Work instructions: Copy out all the lines of the data precisely, omitting any pictures.

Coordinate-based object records
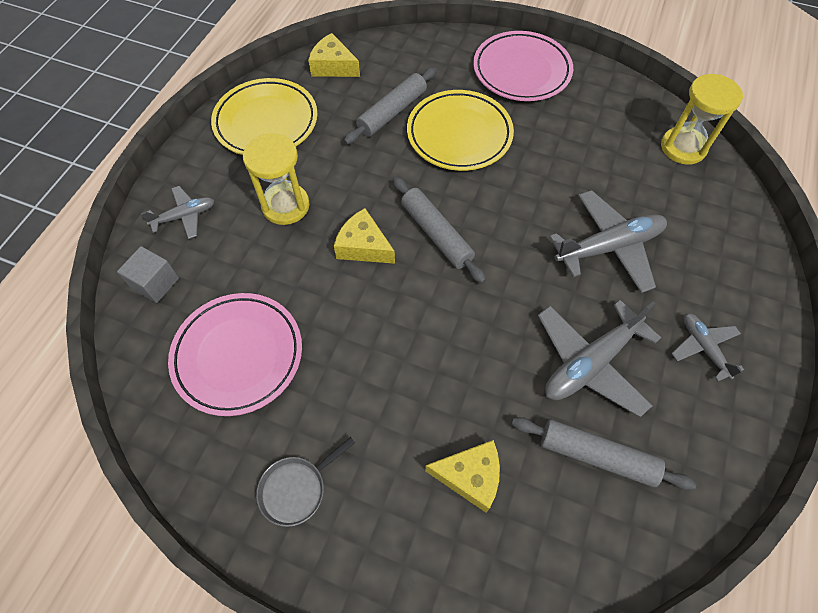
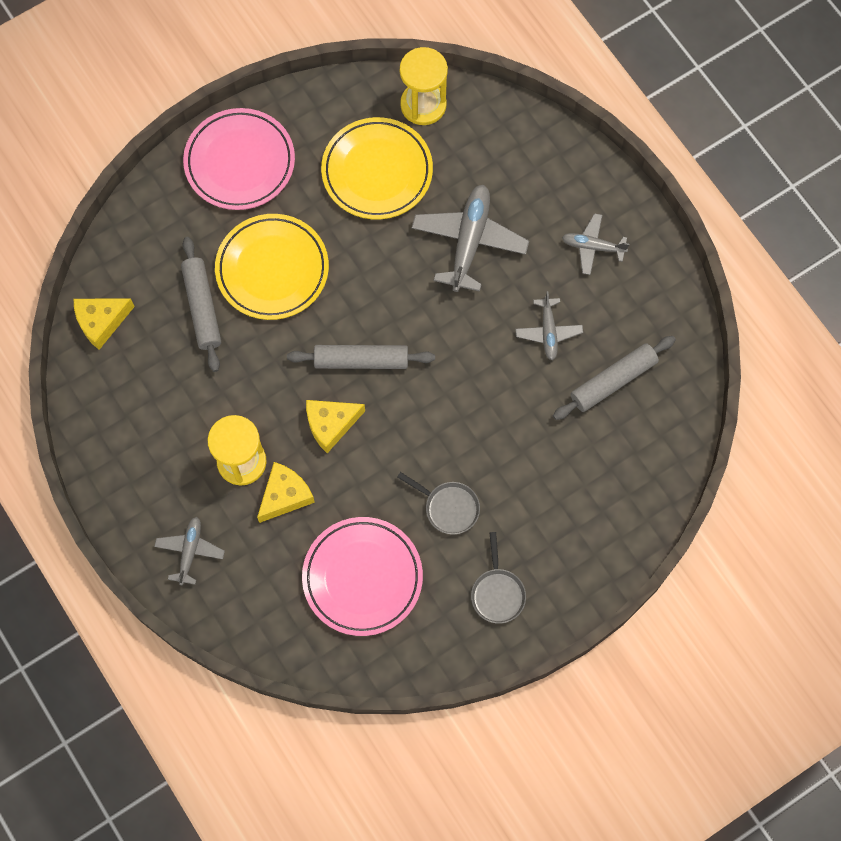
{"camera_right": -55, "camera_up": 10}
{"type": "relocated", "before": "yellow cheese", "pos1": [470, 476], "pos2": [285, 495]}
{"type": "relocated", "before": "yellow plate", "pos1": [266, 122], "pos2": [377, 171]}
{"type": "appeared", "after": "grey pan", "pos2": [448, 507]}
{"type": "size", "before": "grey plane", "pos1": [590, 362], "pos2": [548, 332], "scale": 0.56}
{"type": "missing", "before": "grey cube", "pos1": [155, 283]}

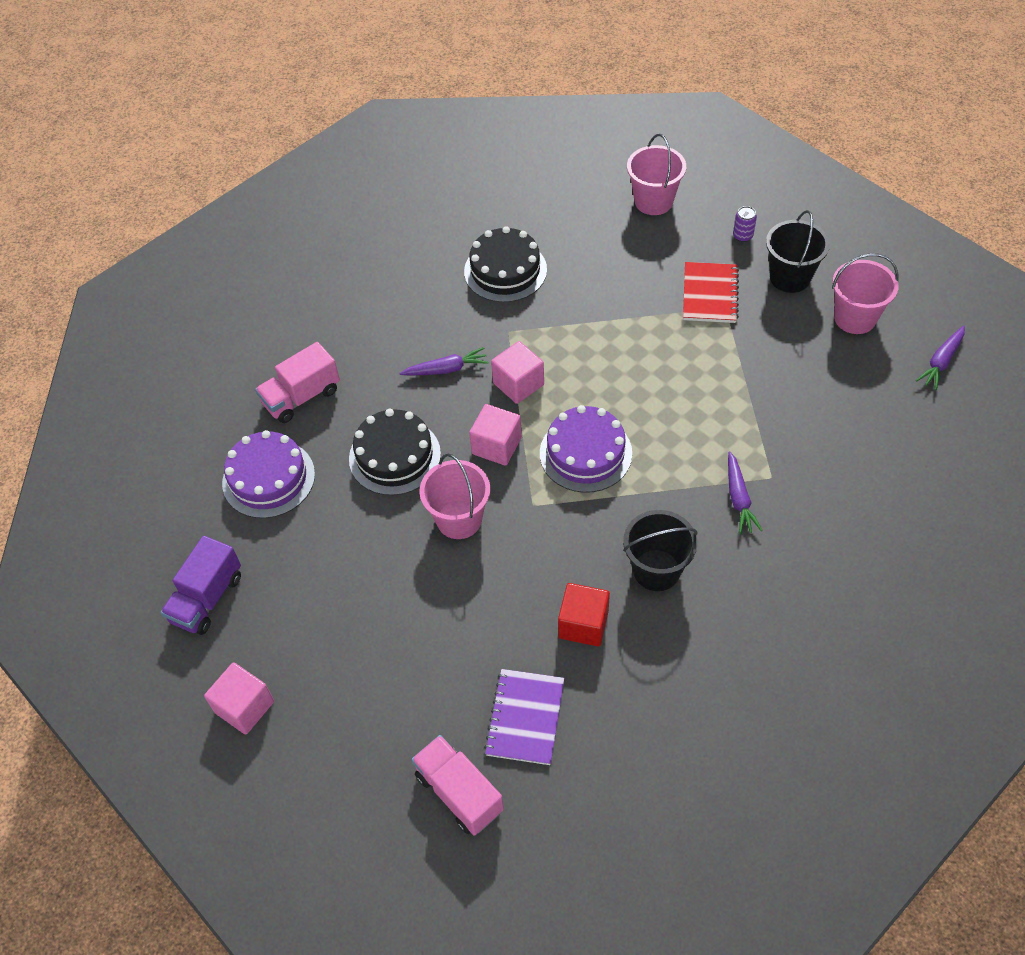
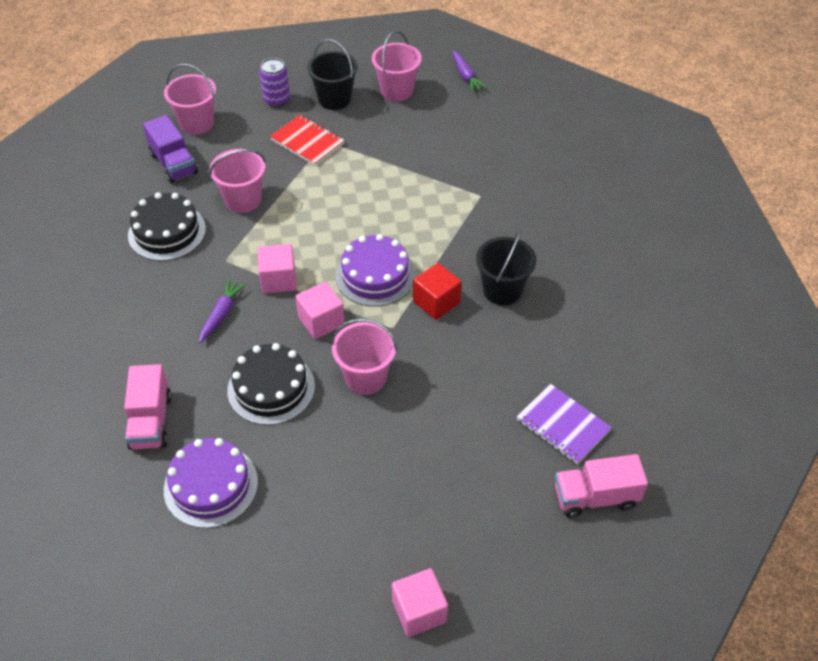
{"camera_right": -60, "camera_up": -5}
{"type": "relocated", "before": "purple truck", "pos1": [207, 598], "pos2": [174, 164]}
{"type": "appeared", "after": "pink bucket", "pos2": [243, 200]}
{"type": "size", "before": "purple can", "pos1": [742, 236], "pos2": [277, 100], "scale": 1.58}
{"type": "relocated", "before": "red cube", "pos1": [583, 624], "pos2": [436, 302]}
{"type": "missing", "before": "purple carrot", "pos1": [739, 498]}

Expected output:
{"camera_right": -55, "camera_up": 10}
{"type": "relocated", "before": "yellow cheese", "pos1": [470, 476], "pos2": [285, 495]}
{"type": "relocated", "before": "yellow plate", "pos1": [266, 122], "pos2": [377, 171]}
{"type": "appeared", "after": "grey pan", "pos2": [448, 507]}
{"type": "size", "before": "grey plane", "pos1": [590, 362], "pos2": [548, 332], "scale": 0.56}
{"type": "missing", "before": "grey cube", "pos1": [155, 283]}

{"camera_right": -60, "camera_up": -5}
{"type": "relocated", "before": "purple truck", "pos1": [207, 598], "pos2": [174, 164]}
{"type": "appeared", "after": "pink bucket", "pos2": [243, 200]}
{"type": "size", "before": "purple can", "pos1": [742, 236], "pos2": [277, 100], "scale": 1.58}
{"type": "relocated", "before": "red cube", "pos1": [583, 624], "pos2": [436, 302]}
{"type": "missing", "before": "purple carrot", "pos1": [739, 498]}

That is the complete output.